◆ PROBLEM DESCRIPTION ◆
Once you have read the records, output them exactly.

** MATERIAL SUPPLIED follows **

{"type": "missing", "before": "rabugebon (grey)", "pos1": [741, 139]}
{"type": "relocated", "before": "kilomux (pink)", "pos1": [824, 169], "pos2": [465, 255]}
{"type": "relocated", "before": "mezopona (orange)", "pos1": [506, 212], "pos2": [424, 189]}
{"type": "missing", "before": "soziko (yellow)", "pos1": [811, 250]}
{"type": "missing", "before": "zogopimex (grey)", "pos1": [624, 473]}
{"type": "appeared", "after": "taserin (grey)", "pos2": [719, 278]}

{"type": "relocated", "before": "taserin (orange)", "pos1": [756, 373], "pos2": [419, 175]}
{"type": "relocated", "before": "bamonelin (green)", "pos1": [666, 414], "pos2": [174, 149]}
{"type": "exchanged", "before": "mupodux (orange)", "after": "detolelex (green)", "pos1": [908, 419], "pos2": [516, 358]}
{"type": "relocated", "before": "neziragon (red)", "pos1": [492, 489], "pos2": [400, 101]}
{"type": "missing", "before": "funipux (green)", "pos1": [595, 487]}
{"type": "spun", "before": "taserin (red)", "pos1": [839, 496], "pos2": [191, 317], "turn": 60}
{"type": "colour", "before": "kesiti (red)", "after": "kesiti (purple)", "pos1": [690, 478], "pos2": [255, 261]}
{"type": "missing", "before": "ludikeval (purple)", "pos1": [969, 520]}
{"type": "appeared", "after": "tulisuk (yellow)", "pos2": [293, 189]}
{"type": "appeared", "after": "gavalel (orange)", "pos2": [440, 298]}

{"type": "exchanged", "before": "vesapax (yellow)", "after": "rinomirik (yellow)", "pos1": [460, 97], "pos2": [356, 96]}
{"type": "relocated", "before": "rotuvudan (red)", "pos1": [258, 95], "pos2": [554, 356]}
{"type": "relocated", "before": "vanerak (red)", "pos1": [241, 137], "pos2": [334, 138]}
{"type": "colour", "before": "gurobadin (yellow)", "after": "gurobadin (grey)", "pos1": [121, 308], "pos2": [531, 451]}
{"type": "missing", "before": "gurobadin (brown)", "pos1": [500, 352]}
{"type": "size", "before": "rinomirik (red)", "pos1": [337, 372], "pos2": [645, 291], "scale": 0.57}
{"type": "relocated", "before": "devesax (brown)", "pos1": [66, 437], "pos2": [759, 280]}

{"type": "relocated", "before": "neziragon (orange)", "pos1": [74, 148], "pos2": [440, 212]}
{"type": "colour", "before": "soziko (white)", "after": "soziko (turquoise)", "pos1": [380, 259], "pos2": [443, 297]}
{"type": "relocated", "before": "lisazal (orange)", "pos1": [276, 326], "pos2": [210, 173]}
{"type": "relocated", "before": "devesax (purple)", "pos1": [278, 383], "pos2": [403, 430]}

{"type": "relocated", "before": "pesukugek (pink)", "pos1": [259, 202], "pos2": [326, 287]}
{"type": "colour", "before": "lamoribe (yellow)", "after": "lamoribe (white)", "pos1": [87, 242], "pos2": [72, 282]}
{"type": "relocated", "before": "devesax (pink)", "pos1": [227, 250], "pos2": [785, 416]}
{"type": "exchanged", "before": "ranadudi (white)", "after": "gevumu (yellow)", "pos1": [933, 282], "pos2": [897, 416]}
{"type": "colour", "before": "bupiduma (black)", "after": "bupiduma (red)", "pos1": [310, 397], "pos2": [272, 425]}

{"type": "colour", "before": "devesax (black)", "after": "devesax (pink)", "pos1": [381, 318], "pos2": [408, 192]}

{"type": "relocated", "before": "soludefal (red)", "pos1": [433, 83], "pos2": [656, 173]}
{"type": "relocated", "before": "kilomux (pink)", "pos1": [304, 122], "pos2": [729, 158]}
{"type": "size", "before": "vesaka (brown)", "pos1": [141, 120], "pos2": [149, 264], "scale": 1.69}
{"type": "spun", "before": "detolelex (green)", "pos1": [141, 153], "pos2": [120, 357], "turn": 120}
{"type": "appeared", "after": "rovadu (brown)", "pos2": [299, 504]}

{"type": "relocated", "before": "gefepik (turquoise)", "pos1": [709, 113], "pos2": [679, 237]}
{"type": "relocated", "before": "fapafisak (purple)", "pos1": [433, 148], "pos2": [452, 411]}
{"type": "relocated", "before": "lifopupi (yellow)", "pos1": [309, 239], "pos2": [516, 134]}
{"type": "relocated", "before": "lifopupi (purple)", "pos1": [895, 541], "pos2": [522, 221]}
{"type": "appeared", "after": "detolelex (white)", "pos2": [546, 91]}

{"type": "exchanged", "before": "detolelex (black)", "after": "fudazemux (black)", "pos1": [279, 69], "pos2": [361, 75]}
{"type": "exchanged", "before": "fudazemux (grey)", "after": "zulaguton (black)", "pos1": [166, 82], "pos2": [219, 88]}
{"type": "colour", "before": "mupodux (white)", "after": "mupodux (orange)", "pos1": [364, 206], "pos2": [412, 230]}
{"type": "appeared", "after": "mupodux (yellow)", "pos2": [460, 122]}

** End of MATERIAL SUPPLIED **

◆ REPLY ◆
{"type": "missing", "before": "rabugebon (grey)", "pos1": [741, 139]}
{"type": "relocated", "before": "kilomux (pink)", "pos1": [824, 169], "pos2": [465, 255]}
{"type": "relocated", "before": "mezopona (orange)", "pos1": [506, 212], "pos2": [424, 189]}
{"type": "missing", "before": "soziko (yellow)", "pos1": [811, 250]}
{"type": "missing", "before": "zogopimex (grey)", "pos1": [624, 473]}
{"type": "appeared", "after": "taserin (grey)", "pos2": [719, 278]}

{"type": "relocated", "before": "taserin (orange)", "pos1": [756, 373], "pos2": [419, 175]}
{"type": "relocated", "before": "bamonelin (green)", "pos1": [666, 414], "pos2": [174, 149]}
{"type": "exchanged", "before": "mupodux (orange)", "after": "detolelex (green)", "pos1": [908, 419], "pos2": [516, 358]}
{"type": "relocated", "before": "neziragon (red)", "pos1": [492, 489], "pos2": [400, 101]}
{"type": "missing", "before": "funipux (green)", "pos1": [595, 487]}
{"type": "spun", "before": "taserin (red)", "pos1": [839, 496], "pos2": [191, 317], "turn": 60}
{"type": "colour", "before": "kesiti (red)", "after": "kesiti (purple)", "pos1": [690, 478], "pos2": [255, 261]}
{"type": "missing", "before": "ludikeval (purple)", "pos1": [969, 520]}
{"type": "appeared", "after": "tulisuk (yellow)", "pos2": [293, 189]}
{"type": "appeared", "after": "gavalel (orange)", "pos2": [440, 298]}

{"type": "exchanged", "before": "vesapax (yellow)", "after": "rinomirik (yellow)", "pos1": [460, 97], "pos2": [356, 96]}
{"type": "relocated", "before": "rotuvudan (red)", "pos1": [258, 95], "pos2": [554, 356]}
{"type": "relocated", "before": "vanerak (red)", "pos1": [241, 137], "pos2": [334, 138]}
{"type": "colour", "before": "gurobadin (yellow)", "after": "gurobadin (grey)", "pos1": [121, 308], "pos2": [531, 451]}
{"type": "missing", "before": "gurobadin (brown)", "pos1": [500, 352]}
{"type": "size", "before": "rinomirik (red)", "pos1": [337, 372], "pos2": [645, 291], "scale": 0.57}
{"type": "relocated", "before": "devesax (brown)", "pos1": [66, 437], "pos2": [759, 280]}

{"type": "relocated", "before": "neziragon (orange)", "pos1": [74, 148], "pos2": [440, 212]}
{"type": "colour", "before": "soziko (white)", "after": "soziko (turquoise)", "pos1": [380, 259], "pos2": [443, 297]}
{"type": "relocated", "before": "lisazal (orange)", "pos1": [276, 326], "pos2": [210, 173]}
{"type": "relocated", "before": "devesax (purple)", "pos1": [278, 383], "pos2": [403, 430]}

{"type": "relocated", "before": "pesukugek (pink)", "pos1": [259, 202], "pos2": [326, 287]}
{"type": "colour", "before": "lamoribe (yellow)", "after": "lamoribe (white)", "pos1": [87, 242], "pos2": [72, 282]}
{"type": "relocated", "before": "devesax (pink)", "pos1": [227, 250], "pos2": [785, 416]}
{"type": "exchanged", "before": "ranadudi (white)", "after": "gevumu (yellow)", "pos1": [933, 282], "pos2": [897, 416]}
{"type": "colour", "before": "bupiduma (black)", "after": "bupiduma (red)", "pos1": [310, 397], "pos2": [272, 425]}

{"type": "colour", "before": "devesax (black)", "after": "devesax (pink)", "pos1": [381, 318], "pos2": [408, 192]}

{"type": "relocated", "before": "soludefal (red)", "pos1": [433, 83], "pos2": [656, 173]}
{"type": "relocated", "before": "kilomux (pink)", "pos1": [304, 122], "pos2": [729, 158]}
{"type": "size", "before": "vesaka (brown)", "pos1": [141, 120], "pos2": [149, 264], "scale": 1.69}
{"type": "spun", "before": "detolelex (green)", "pos1": [141, 153], "pos2": [120, 357], "turn": 120}
{"type": "appeared", "after": "rovadu (brown)", "pos2": [299, 504]}

{"type": "relocated", "before": "gefepik (turquoise)", "pos1": [709, 113], "pos2": [679, 237]}
{"type": "relocated", "before": "fapafisak (purple)", "pos1": [433, 148], "pos2": [452, 411]}
{"type": "relocated", "before": "lifopupi (yellow)", "pos1": [309, 239], "pos2": [516, 134]}
{"type": "relocated", "before": "lifopupi (purple)", "pos1": [895, 541], "pos2": [522, 221]}
{"type": "appeared", "after": "detolelex (white)", "pos2": [546, 91]}

{"type": "exchanged", "before": "detolelex (black)", "after": "fudazemux (black)", "pos1": [279, 69], "pos2": [361, 75]}
{"type": "exchanged", "before": "fudazemux (grey)", "after": "zulaguton (black)", "pos1": [166, 82], "pos2": [219, 88]}
{"type": "colour", "before": "mupodux (white)", "after": "mupodux (orange)", "pos1": [364, 206], "pos2": [412, 230]}
{"type": "appeared", "after": "mupodux (yellow)", "pos2": [460, 122]}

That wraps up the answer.